* _What this task involves_: Look below for the line that contains "D1: schottky (A", then copy it and each following line exactly, through and including the line that contains "IC9: OR (in".

Collected data
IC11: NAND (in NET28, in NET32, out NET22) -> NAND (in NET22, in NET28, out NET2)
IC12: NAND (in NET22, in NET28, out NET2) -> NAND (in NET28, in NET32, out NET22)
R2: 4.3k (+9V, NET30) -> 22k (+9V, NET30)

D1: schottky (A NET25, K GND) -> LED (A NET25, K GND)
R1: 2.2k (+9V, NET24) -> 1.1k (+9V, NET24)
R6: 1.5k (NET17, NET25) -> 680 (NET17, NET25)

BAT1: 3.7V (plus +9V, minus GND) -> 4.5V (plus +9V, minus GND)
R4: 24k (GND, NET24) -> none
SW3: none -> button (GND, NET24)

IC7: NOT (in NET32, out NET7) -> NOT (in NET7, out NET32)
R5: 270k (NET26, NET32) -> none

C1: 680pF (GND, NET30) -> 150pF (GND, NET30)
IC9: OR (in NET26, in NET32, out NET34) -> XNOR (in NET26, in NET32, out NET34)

* * *

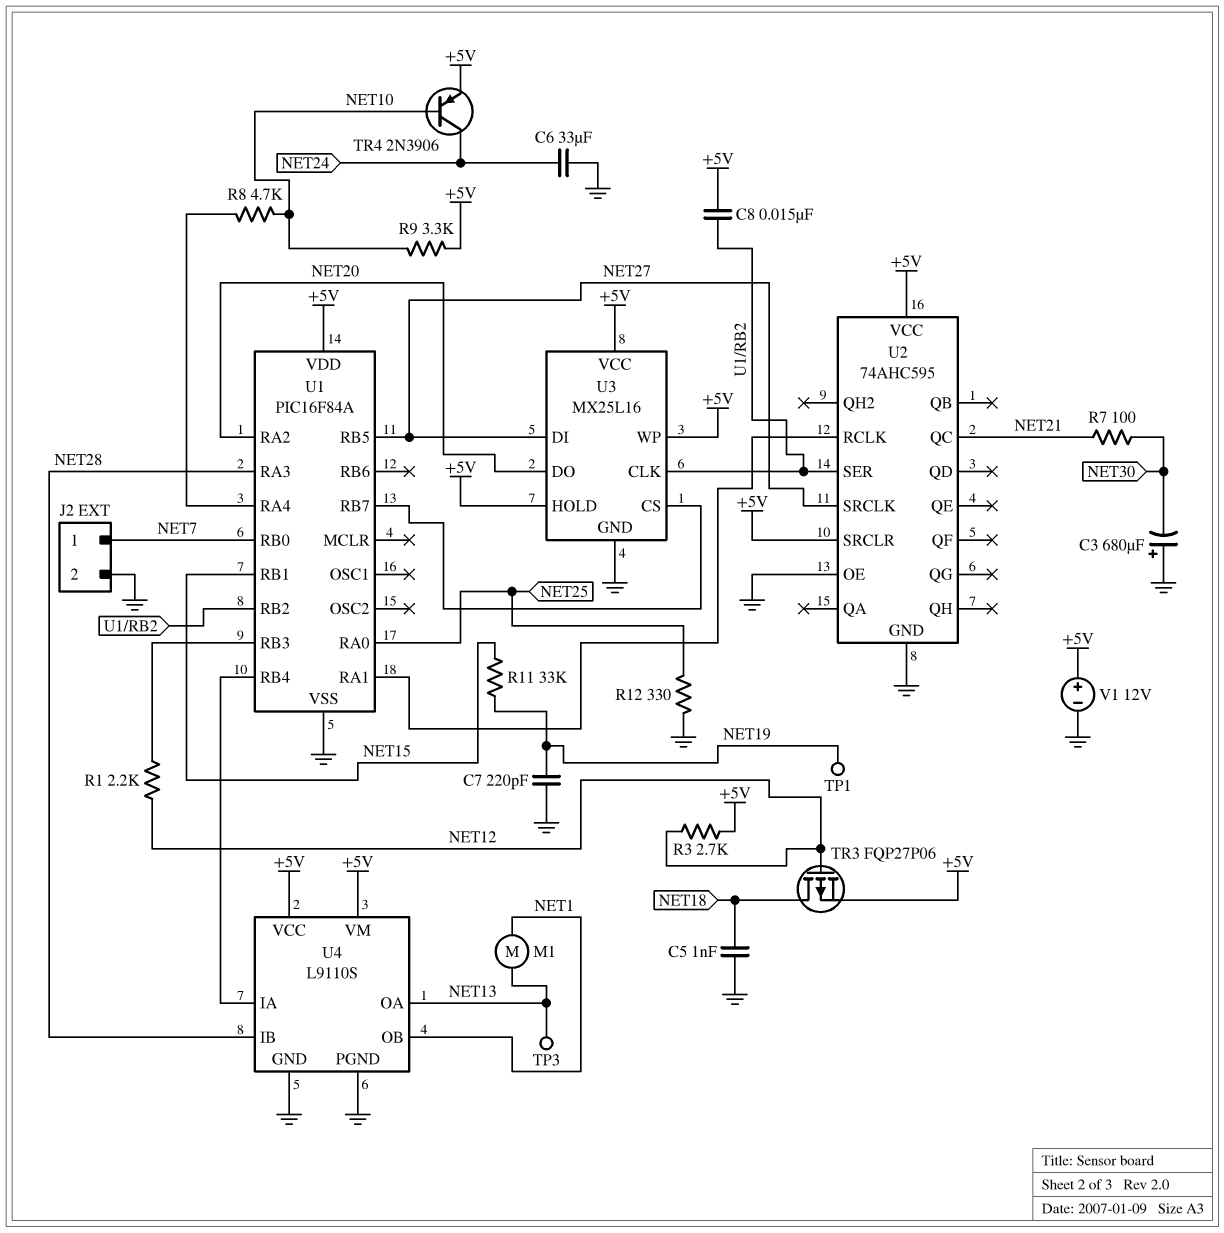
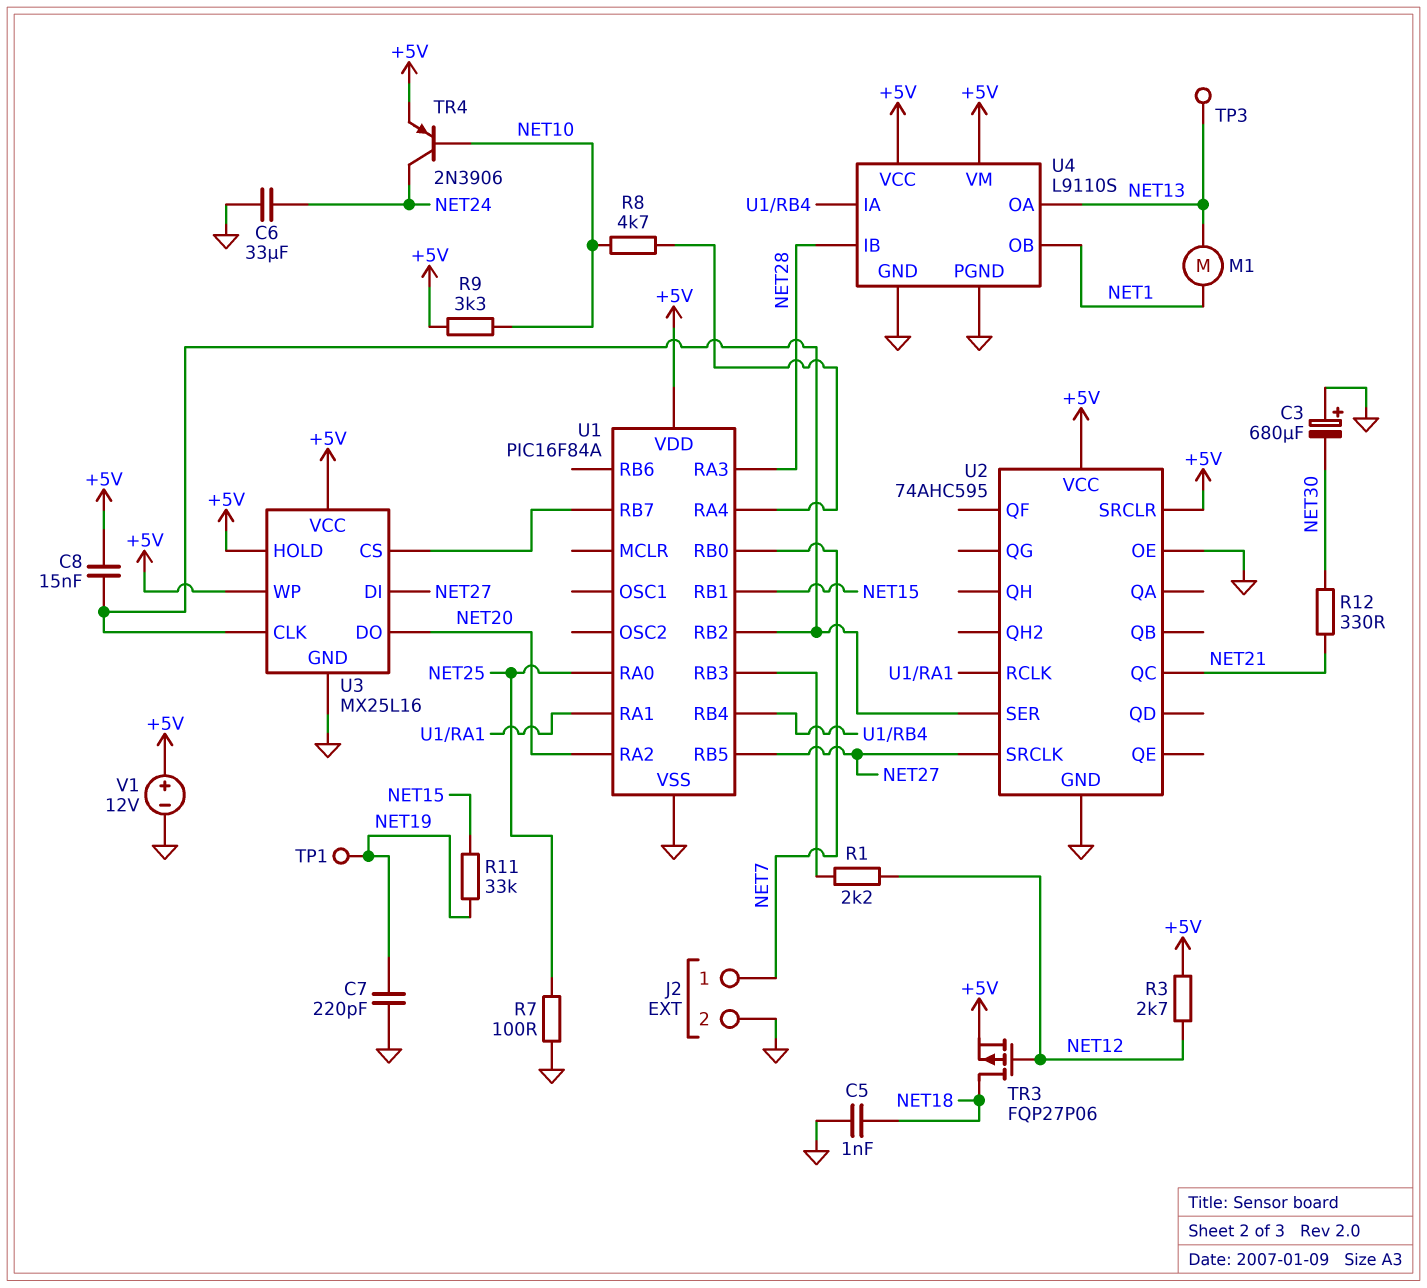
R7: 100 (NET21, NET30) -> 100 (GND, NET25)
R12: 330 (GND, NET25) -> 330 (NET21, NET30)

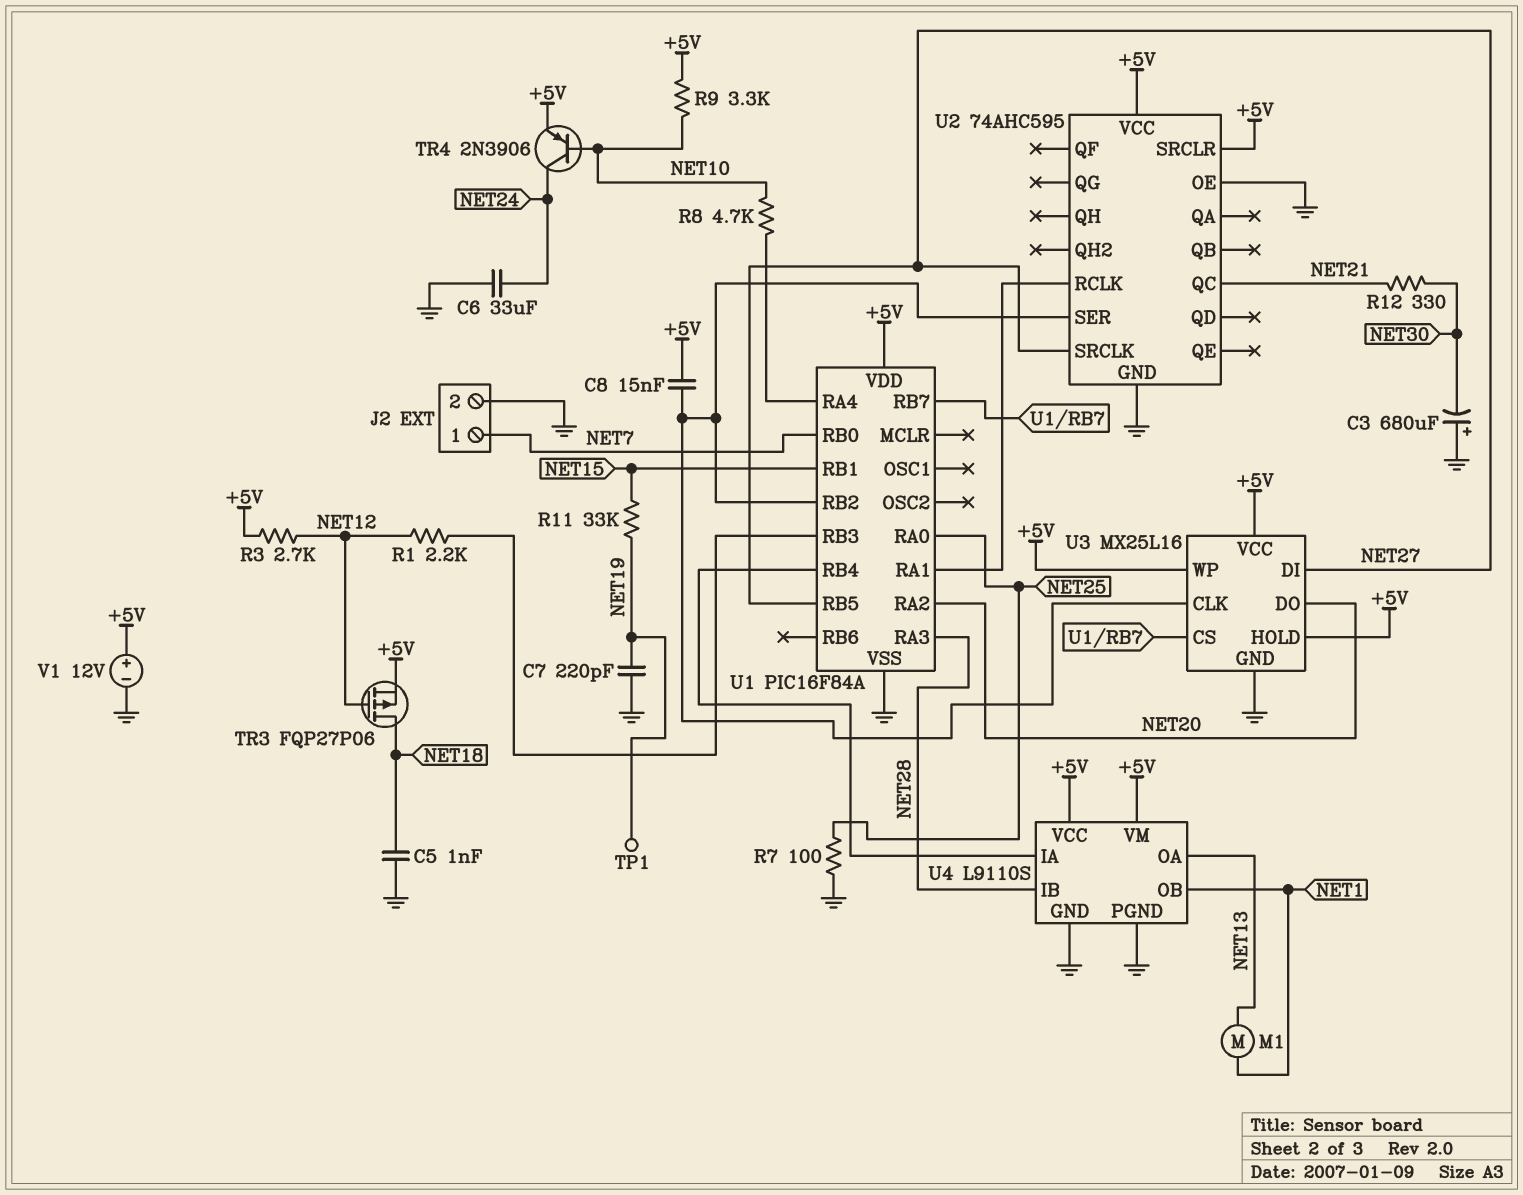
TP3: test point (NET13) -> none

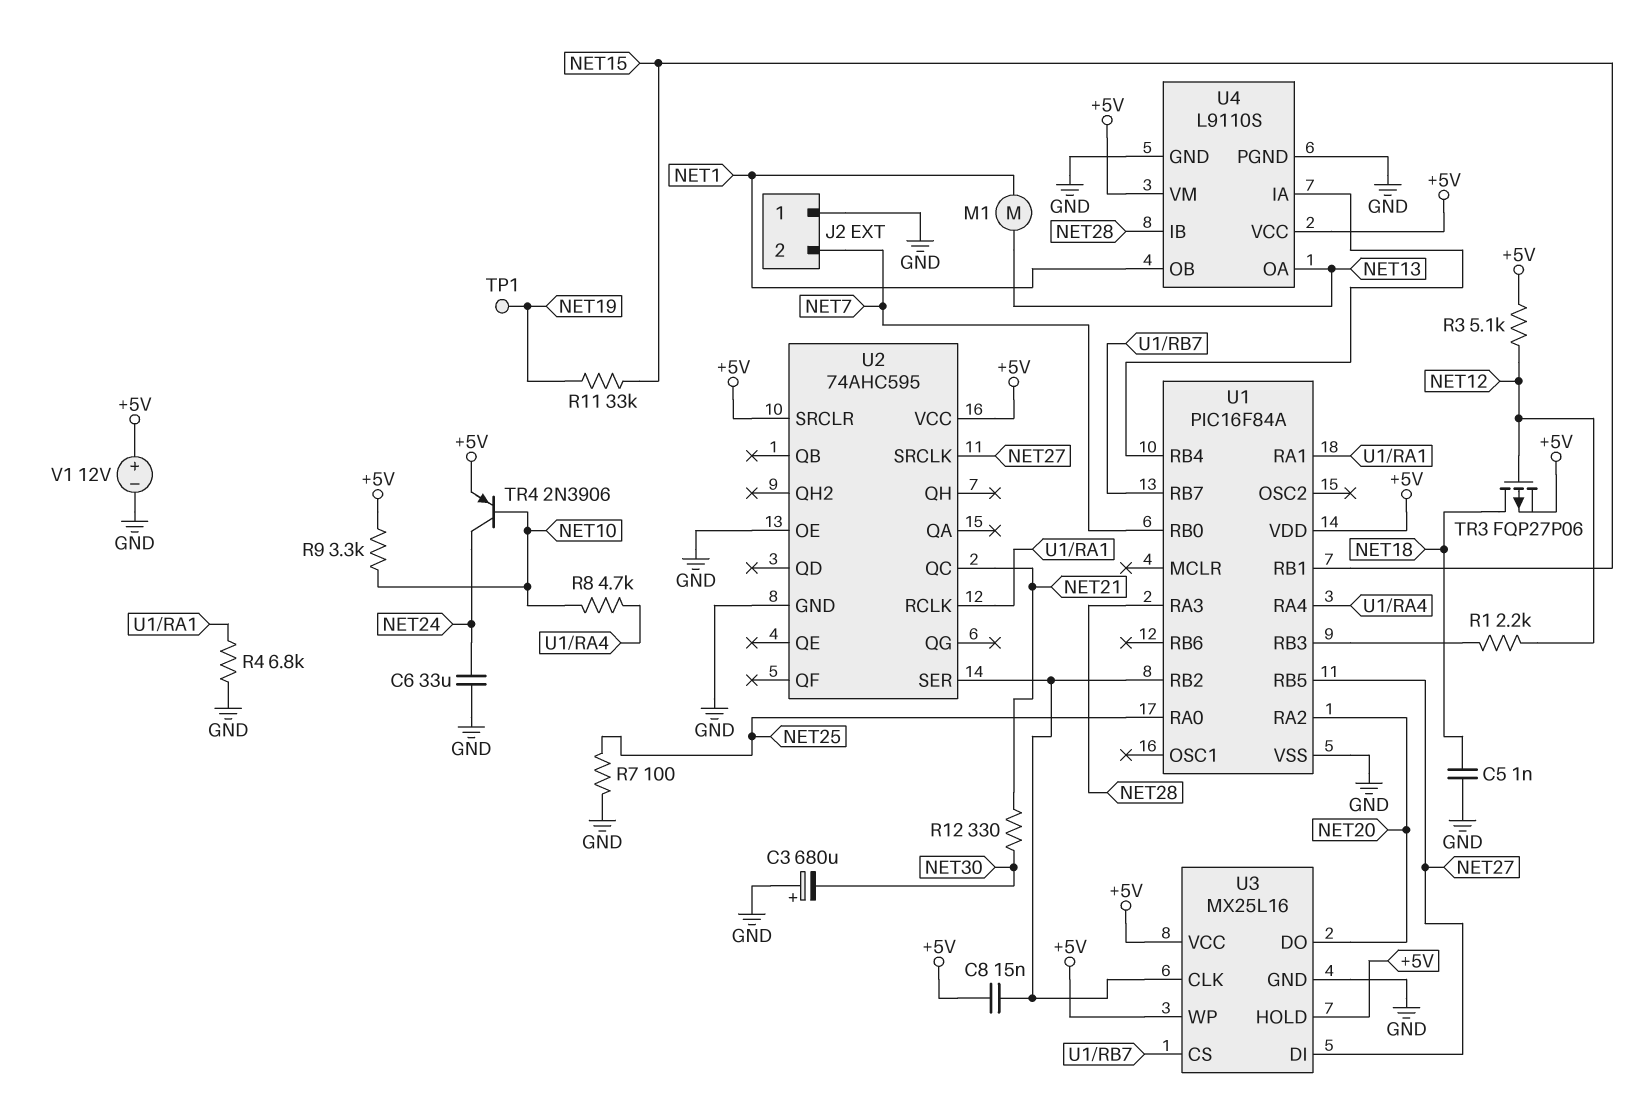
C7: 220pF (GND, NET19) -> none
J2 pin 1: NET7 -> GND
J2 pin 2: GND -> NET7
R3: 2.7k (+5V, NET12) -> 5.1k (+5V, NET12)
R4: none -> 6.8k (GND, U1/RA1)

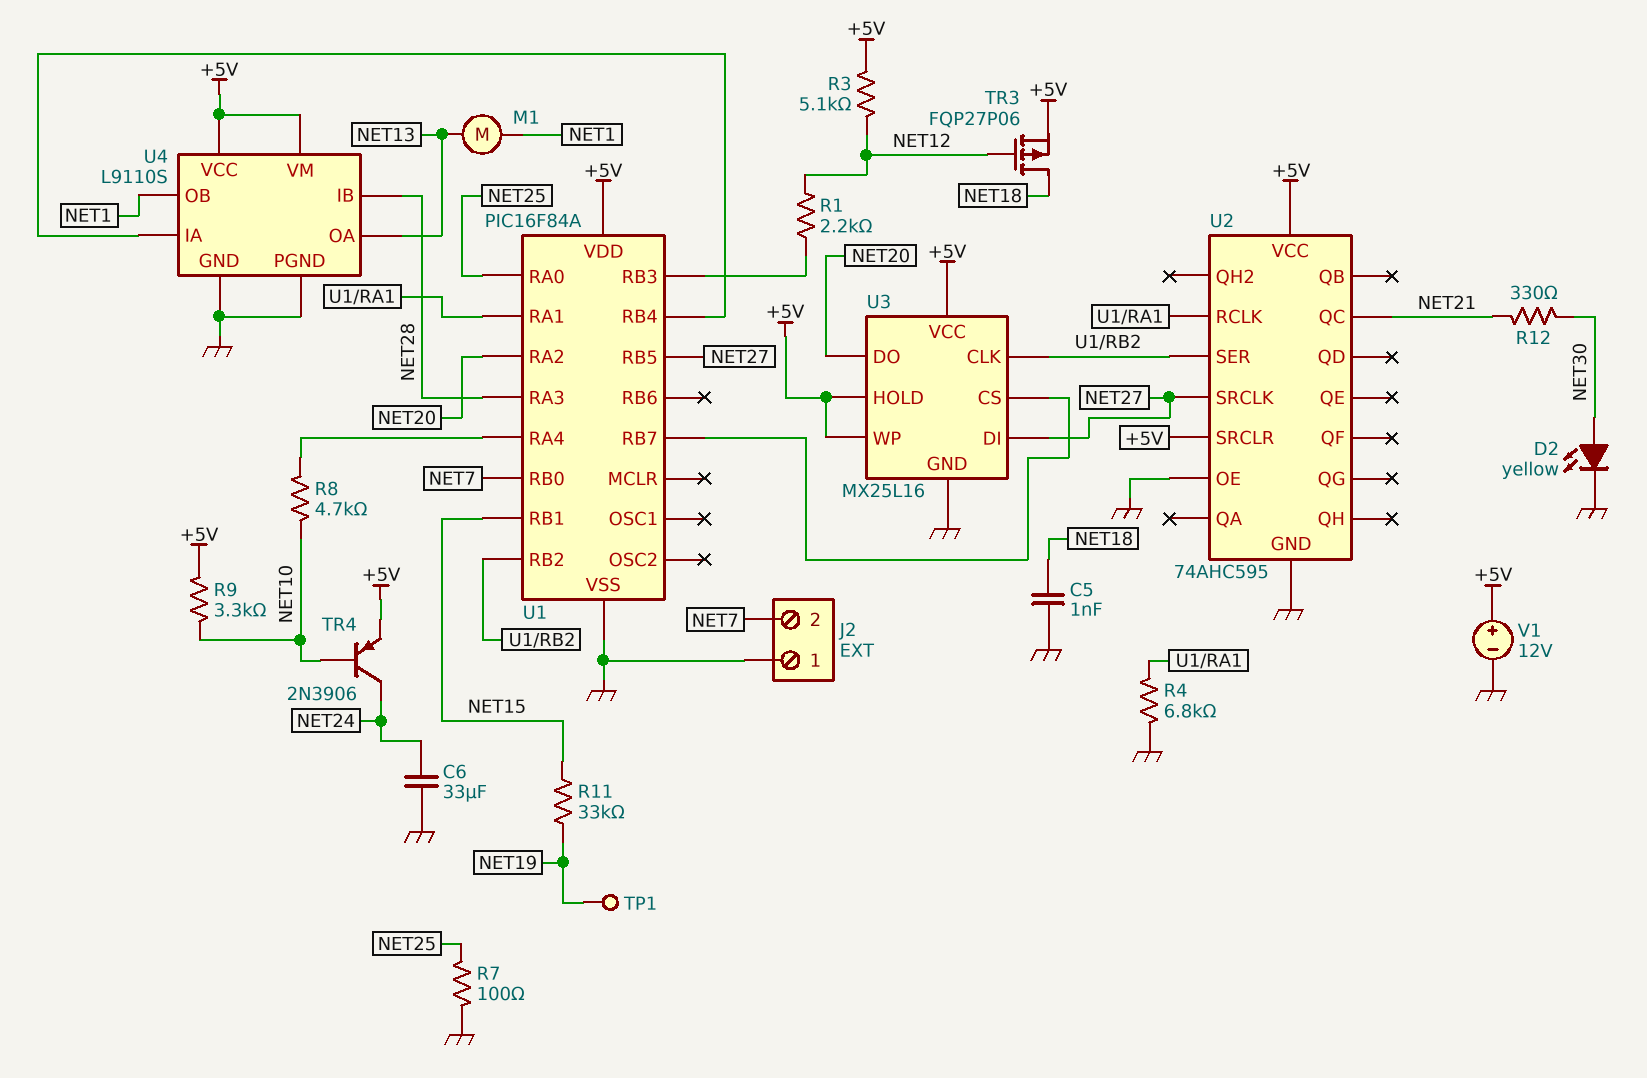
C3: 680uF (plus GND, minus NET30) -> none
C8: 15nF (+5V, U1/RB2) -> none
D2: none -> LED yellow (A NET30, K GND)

* _Reply to the task_:
D1: schottky (A NET25, K GND) -> LED (A NET25, K GND)
R1: 2.2k (+9V, NET24) -> 1.1k (+9V, NET24)
R6: 1.5k (NET17, NET25) -> 680 (NET17, NET25)

BAT1: 3.7V (plus +9V, minus GND) -> 4.5V (plus +9V, minus GND)
R4: 24k (GND, NET24) -> none
SW3: none -> button (GND, NET24)

IC7: NOT (in NET32, out NET7) -> NOT (in NET7, out NET32)
R5: 270k (NET26, NET32) -> none

C1: 680pF (GND, NET30) -> 150pF (GND, NET30)
IC9: OR (in NET26, in NET32, out NET34) -> XNOR (in NET26, in NET32, out NET34)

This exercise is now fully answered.